TASK REQUIREMENTS - Lines to return, exactly: from the line with "R106: 1k (5V, VB) -> 22k (5V, VB)" to the line with "U4 pin V3: GND -> VCC" in the entries below, both included.

SUPPLIED RECORDS -
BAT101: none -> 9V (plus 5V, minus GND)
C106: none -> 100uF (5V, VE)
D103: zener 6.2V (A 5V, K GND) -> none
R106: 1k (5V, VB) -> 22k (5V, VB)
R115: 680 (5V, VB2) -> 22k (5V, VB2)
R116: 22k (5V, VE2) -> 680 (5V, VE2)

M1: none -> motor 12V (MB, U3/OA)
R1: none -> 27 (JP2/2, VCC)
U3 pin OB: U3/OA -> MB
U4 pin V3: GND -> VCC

* * *

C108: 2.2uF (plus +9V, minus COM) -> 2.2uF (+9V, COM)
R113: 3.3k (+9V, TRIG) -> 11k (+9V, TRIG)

RESPONSE -
R106: 1k (5V, VB) -> 22k (5V, VB)
R115: 680 (5V, VB2) -> 22k (5V, VB2)
R116: 22k (5V, VE2) -> 680 (5V, VE2)

M1: none -> motor 12V (MB, U3/OA)
R1: none -> 27 (JP2/2, VCC)
U3 pin OB: U3/OA -> MB
U4 pin V3: GND -> VCC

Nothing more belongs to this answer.